**Work required**
From the records below, output exactly the lines running from the line containing "(229, 459) = (514, 143): pink" through the line containing "(688, 162) = (309, 516): grey", and no others.

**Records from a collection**
<<<<

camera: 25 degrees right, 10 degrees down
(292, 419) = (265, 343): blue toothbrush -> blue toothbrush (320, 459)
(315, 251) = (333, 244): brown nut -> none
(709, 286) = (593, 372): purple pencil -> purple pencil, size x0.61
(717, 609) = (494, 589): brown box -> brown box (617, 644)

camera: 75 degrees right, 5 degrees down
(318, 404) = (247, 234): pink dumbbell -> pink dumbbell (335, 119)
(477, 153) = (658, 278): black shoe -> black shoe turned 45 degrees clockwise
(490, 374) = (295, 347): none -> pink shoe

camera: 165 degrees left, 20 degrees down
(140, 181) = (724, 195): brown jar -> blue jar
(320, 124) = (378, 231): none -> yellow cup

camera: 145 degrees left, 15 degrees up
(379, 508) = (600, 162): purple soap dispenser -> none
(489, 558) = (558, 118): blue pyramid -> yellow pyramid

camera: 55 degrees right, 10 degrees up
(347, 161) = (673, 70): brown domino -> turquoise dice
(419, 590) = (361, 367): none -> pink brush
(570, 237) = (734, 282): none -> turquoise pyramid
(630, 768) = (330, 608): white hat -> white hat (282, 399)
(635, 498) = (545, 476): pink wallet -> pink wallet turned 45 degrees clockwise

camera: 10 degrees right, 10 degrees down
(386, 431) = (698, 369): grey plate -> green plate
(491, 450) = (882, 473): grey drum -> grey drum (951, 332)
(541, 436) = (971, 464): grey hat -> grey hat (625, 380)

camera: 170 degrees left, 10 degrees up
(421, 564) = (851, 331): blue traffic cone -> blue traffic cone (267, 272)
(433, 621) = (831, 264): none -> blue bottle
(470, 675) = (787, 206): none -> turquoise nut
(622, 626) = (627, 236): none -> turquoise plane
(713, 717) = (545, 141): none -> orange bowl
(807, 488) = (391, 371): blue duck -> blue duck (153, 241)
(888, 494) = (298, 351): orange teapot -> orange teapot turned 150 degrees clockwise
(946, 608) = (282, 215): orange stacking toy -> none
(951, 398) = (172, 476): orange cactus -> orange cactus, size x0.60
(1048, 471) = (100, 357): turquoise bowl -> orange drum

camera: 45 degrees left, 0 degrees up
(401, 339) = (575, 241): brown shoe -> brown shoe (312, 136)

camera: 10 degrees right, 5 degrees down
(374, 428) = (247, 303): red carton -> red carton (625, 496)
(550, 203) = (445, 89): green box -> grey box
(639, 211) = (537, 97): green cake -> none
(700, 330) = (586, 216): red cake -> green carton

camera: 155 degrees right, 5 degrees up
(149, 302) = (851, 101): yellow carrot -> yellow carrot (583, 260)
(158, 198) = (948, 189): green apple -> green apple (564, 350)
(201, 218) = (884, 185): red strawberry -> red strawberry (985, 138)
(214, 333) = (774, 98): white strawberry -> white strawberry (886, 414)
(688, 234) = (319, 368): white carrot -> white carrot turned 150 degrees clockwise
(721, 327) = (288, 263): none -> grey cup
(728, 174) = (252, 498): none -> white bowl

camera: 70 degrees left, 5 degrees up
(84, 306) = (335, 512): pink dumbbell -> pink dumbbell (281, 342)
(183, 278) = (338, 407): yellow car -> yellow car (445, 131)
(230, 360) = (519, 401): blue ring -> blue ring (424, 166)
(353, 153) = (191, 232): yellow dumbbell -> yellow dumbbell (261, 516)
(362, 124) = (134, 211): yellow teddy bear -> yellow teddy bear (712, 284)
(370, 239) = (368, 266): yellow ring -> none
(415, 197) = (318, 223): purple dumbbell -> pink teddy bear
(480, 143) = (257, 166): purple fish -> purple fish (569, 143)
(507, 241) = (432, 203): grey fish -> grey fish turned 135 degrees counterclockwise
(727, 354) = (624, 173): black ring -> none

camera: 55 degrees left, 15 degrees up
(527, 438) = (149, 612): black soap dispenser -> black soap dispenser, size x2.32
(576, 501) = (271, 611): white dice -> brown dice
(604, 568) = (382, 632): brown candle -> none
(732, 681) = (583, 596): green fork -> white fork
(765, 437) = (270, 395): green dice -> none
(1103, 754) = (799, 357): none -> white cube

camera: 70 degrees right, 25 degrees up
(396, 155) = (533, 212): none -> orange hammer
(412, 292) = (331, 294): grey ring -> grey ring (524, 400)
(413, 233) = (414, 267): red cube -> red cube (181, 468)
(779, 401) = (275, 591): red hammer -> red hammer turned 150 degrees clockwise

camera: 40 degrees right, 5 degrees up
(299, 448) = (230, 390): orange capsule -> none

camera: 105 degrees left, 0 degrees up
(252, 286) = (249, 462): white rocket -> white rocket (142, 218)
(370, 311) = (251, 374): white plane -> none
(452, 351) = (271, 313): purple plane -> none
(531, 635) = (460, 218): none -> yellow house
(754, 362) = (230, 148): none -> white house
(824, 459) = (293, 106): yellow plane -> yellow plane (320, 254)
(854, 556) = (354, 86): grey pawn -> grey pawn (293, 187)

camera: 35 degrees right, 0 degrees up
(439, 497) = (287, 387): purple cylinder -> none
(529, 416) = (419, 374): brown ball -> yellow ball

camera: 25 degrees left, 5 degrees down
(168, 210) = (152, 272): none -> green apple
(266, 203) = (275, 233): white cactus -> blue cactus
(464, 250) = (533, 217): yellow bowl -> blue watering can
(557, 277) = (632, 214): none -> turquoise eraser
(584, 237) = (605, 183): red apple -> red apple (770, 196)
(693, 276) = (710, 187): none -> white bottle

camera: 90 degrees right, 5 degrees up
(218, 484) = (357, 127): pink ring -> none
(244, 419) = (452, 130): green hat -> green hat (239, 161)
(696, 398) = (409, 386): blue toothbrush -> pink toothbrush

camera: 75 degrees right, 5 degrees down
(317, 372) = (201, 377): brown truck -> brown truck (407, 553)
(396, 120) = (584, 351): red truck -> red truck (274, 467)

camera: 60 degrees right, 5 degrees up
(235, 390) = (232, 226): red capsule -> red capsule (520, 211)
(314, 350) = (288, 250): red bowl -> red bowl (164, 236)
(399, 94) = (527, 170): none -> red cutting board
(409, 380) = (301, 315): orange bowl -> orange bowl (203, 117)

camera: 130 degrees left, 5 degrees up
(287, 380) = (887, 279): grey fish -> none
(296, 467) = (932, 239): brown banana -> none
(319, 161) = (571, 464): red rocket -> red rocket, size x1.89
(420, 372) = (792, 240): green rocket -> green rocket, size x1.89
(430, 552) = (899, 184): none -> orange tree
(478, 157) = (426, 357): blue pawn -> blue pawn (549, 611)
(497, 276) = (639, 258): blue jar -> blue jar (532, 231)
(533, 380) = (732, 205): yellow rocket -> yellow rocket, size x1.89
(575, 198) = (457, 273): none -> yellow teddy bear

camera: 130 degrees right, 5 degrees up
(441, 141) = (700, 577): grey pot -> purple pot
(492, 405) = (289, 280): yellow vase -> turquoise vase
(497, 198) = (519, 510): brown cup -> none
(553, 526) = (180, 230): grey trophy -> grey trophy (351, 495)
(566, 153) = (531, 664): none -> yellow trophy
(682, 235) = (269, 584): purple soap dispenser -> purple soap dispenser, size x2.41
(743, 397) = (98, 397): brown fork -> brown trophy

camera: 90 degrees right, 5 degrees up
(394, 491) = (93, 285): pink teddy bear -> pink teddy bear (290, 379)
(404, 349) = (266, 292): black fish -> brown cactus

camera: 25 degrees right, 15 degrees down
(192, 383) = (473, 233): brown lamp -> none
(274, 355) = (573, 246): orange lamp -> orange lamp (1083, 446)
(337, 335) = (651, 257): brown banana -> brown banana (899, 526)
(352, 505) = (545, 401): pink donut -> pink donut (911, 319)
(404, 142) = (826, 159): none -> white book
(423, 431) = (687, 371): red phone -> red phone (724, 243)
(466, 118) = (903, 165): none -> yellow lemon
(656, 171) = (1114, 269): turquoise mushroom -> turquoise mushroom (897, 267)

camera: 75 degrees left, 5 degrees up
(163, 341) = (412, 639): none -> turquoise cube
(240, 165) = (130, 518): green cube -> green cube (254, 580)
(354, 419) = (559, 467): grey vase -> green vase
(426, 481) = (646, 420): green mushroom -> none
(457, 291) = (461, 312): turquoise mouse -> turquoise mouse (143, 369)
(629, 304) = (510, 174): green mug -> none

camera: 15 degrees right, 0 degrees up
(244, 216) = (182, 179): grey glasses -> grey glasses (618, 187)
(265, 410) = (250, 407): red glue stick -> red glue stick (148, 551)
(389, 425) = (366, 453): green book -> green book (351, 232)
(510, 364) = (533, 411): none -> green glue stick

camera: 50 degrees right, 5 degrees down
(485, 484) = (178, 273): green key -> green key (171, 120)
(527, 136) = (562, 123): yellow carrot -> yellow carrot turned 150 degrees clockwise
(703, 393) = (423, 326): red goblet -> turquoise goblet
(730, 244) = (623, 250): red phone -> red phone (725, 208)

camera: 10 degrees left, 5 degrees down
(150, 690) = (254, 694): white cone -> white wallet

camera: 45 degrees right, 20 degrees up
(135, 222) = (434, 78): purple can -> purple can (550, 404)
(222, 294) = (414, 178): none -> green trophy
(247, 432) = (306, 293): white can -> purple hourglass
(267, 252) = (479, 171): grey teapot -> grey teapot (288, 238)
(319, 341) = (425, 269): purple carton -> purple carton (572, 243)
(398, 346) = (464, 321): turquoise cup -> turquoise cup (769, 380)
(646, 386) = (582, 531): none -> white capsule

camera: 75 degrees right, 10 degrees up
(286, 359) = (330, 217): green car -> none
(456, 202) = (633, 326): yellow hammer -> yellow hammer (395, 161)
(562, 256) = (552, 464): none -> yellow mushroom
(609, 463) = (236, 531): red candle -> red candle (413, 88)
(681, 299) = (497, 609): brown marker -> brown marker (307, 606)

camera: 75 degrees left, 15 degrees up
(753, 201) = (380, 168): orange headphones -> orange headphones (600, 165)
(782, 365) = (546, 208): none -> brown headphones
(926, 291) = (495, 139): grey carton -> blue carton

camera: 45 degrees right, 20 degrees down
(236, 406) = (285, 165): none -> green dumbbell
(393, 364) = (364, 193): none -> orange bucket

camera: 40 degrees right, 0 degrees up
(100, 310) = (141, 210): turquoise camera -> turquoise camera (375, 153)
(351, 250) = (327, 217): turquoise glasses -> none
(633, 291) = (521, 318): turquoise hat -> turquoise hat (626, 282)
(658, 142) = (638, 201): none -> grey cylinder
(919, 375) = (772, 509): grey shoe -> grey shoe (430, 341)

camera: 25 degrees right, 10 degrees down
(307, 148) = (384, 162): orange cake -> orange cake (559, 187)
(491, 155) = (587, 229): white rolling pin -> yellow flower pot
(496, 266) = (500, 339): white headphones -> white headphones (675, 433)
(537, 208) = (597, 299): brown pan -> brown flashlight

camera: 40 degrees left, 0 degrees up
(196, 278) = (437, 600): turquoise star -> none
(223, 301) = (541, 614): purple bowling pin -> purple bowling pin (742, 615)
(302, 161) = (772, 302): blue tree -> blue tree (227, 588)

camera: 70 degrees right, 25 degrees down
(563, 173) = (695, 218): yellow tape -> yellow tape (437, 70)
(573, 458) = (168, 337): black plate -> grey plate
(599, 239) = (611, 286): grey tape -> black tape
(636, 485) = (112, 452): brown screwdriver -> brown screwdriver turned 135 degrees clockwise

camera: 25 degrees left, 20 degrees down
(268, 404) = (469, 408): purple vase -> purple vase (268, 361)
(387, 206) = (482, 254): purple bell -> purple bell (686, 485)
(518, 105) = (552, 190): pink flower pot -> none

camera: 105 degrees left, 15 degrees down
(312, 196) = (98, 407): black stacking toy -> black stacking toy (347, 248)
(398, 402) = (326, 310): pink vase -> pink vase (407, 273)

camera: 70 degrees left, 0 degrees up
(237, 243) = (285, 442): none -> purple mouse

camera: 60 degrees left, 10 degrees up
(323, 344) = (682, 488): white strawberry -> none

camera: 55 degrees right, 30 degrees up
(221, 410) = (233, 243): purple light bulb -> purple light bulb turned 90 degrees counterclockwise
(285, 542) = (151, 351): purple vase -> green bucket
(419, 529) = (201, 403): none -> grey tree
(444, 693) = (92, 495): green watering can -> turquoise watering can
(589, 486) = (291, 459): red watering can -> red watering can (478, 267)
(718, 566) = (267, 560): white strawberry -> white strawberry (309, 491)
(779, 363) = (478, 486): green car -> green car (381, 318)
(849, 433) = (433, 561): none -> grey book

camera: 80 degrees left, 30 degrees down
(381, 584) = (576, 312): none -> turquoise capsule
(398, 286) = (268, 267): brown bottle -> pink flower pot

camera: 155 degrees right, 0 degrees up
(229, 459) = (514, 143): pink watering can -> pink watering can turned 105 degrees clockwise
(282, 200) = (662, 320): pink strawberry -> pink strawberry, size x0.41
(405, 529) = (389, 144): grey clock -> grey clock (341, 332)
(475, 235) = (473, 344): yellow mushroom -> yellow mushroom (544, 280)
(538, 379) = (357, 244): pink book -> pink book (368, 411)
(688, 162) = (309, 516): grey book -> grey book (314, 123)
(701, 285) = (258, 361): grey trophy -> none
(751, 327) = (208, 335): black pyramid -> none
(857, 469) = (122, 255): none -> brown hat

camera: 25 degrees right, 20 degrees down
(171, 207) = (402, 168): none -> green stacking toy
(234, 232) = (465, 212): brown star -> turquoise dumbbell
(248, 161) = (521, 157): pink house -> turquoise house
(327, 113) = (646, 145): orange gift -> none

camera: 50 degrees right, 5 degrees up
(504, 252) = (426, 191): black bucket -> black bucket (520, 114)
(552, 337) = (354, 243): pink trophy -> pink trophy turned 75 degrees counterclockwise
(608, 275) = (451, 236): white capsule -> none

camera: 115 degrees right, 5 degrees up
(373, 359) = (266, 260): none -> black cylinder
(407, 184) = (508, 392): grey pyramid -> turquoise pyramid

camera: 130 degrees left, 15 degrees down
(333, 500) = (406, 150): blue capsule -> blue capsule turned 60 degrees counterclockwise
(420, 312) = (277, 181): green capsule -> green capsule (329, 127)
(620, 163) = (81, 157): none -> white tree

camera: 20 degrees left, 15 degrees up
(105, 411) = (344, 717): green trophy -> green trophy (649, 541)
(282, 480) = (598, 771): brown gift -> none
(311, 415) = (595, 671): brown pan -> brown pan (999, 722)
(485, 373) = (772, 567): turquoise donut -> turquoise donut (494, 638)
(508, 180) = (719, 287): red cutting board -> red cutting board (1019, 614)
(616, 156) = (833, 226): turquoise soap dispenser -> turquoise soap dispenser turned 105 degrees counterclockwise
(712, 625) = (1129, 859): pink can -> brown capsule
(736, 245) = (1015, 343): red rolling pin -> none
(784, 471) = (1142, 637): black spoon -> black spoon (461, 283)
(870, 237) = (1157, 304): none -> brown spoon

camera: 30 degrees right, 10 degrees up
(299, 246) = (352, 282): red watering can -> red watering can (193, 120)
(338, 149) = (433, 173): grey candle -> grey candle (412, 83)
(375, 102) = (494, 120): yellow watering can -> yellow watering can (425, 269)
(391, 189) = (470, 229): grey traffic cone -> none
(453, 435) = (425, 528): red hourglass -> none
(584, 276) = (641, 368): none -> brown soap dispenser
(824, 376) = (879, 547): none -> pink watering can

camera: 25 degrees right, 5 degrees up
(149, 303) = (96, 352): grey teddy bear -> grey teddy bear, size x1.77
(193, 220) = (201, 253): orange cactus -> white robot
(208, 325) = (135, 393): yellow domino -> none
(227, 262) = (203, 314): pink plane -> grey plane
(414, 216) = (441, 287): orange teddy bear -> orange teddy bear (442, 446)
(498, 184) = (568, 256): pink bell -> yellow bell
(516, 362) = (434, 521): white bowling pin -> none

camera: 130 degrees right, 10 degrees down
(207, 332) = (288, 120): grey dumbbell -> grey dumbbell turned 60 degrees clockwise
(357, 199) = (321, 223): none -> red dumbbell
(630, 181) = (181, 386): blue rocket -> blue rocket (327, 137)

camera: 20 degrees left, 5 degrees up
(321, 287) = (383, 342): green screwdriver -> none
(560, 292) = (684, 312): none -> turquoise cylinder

>>>>

**Exercise response**
(229, 459) = (514, 143): pink watering can -> pink watering can turned 105 degrees clockwise
(282, 200) = (662, 320): pink strawberry -> pink strawberry, size x0.41
(405, 529) = (389, 144): grey clock -> grey clock (341, 332)
(475, 235) = (473, 344): yellow mushroom -> yellow mushroom (544, 280)
(538, 379) = (357, 244): pink book -> pink book (368, 411)
(688, 162) = (309, 516): grey book -> grey book (314, 123)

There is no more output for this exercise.